== Segment start ==

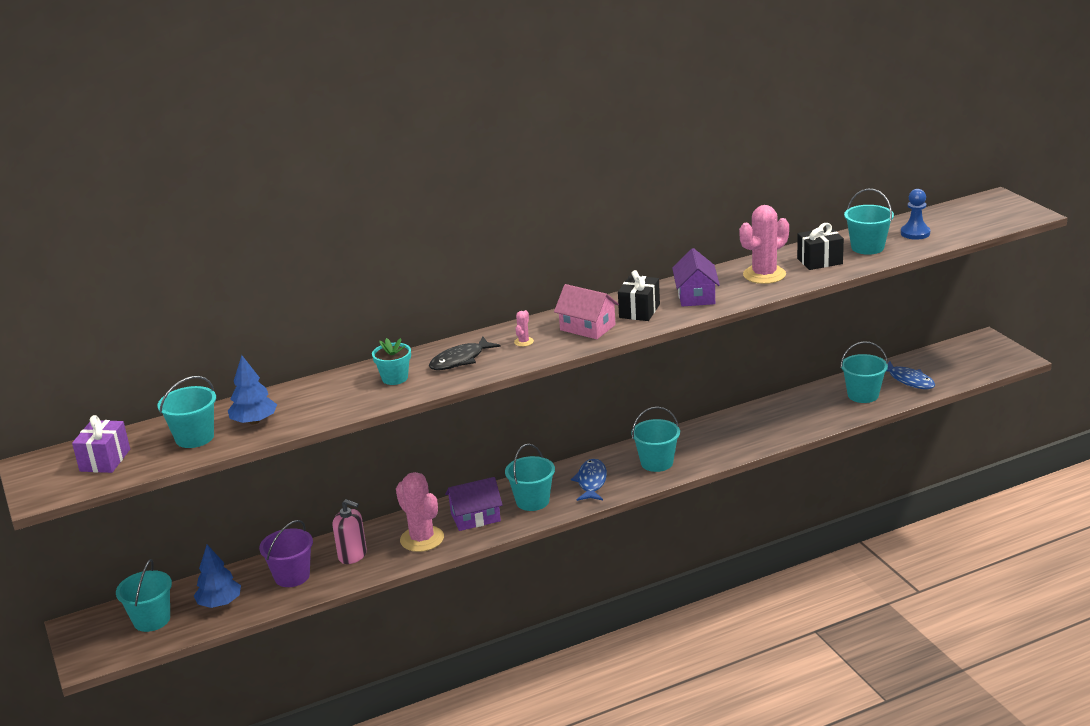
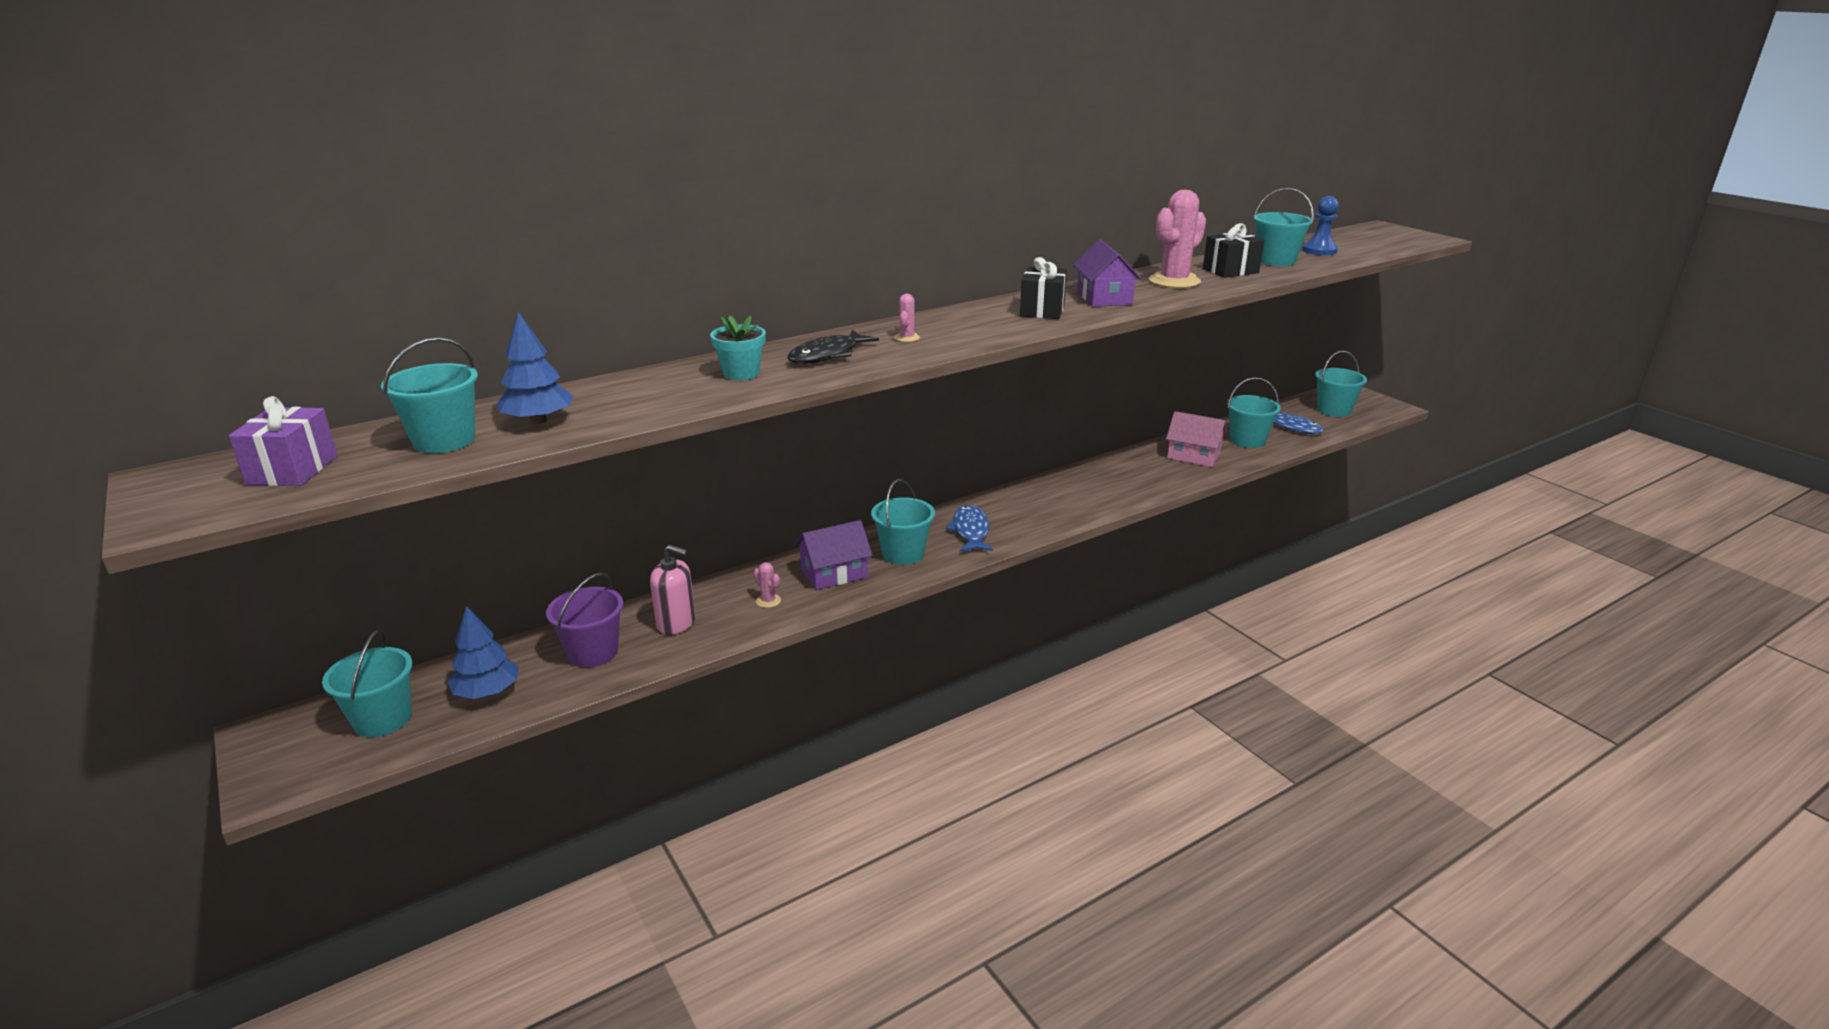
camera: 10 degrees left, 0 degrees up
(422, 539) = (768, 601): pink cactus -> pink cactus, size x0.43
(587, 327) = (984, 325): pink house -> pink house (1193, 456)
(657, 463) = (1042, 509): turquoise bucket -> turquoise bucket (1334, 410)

== Segment end ==

▶ _Task objective_: Starting at the line that contains "(587, 327) = (984, 325): pink", repeat each line exactly through the last one in the listing. Include both of those lines and nothing more.

▶ _Worked solution_:
(587, 327) = (984, 325): pink house -> pink house (1193, 456)
(657, 463) = (1042, 509): turquoise bucket -> turquoise bucket (1334, 410)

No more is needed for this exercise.